EXTRACTED DATA:
* * * * *
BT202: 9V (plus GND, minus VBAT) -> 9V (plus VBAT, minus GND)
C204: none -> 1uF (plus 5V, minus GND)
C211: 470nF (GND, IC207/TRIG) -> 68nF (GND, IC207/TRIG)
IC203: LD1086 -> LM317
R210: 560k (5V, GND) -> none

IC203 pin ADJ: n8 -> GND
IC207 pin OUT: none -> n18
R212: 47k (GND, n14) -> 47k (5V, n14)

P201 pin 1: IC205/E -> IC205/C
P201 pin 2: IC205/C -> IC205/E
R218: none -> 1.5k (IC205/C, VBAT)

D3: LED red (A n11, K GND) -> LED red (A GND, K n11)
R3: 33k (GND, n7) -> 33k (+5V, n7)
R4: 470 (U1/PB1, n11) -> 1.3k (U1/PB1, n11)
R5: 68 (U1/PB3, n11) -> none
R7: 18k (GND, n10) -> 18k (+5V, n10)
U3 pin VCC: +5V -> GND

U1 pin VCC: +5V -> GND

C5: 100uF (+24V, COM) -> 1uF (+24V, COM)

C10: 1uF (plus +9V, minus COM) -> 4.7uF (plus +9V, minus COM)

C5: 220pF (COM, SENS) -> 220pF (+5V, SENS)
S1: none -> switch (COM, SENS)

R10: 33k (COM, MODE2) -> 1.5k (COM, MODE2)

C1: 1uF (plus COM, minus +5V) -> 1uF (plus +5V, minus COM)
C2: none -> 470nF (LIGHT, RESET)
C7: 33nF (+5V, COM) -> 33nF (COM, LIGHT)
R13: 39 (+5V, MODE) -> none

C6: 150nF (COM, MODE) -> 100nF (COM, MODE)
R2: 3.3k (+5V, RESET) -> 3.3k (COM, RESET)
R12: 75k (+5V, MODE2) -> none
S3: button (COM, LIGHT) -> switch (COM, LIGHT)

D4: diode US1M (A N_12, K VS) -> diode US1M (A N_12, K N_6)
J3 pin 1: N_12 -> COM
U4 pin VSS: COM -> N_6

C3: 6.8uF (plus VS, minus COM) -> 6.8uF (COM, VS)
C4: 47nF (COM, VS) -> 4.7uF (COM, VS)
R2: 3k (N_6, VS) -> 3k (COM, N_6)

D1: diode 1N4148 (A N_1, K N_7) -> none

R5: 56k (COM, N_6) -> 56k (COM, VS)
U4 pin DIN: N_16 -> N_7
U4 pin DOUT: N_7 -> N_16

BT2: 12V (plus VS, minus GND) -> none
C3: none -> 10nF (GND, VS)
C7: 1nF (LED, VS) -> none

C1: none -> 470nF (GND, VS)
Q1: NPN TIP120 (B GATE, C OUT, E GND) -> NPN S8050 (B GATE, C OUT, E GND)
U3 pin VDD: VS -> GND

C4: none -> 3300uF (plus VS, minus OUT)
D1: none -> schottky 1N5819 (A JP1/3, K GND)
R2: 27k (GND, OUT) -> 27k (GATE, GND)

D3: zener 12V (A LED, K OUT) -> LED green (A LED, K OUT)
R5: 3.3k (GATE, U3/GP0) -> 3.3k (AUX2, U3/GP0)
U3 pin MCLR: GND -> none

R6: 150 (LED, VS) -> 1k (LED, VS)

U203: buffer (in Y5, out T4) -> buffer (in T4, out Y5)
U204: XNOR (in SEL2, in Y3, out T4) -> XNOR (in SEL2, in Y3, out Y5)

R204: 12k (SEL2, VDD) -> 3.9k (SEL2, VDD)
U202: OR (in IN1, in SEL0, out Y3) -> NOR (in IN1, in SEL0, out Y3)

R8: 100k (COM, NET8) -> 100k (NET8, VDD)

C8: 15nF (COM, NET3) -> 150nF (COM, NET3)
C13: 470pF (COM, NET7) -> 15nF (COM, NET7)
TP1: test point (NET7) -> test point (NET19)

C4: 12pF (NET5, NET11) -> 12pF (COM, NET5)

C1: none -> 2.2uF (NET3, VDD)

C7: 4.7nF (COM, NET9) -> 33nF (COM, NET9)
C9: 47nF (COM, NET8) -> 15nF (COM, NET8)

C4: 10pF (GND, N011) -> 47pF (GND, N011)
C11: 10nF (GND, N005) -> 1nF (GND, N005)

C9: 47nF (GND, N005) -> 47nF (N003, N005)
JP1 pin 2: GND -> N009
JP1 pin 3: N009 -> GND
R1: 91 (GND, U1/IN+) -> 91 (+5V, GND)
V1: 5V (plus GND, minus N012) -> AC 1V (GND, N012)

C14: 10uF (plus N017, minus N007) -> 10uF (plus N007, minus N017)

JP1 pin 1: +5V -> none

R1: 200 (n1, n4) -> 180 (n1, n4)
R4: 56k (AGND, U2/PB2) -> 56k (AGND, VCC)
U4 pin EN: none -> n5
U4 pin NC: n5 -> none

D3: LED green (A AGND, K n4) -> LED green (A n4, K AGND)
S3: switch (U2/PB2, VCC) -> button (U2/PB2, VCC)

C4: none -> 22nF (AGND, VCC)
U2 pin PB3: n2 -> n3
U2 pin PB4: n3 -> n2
* * * * *
EXERCISE DIRECTIONS:
All lines above from the one containing "U4 pin DOUT: N_7 -> N_16" to the one containing "C4: none -> 3300uF (plus VS, minus OUT)" must be repeated exactly, both lines included, and no others.

RESULT OF THE EXERCISE:
U4 pin DOUT: N_7 -> N_16

BT2: 12V (plus VS, minus GND) -> none
C3: none -> 10nF (GND, VS)
C7: 1nF (LED, VS) -> none

C1: none -> 470nF (GND, VS)
Q1: NPN TIP120 (B GATE, C OUT, E GND) -> NPN S8050 (B GATE, C OUT, E GND)
U3 pin VDD: VS -> GND

C4: none -> 3300uF (plus VS, minus OUT)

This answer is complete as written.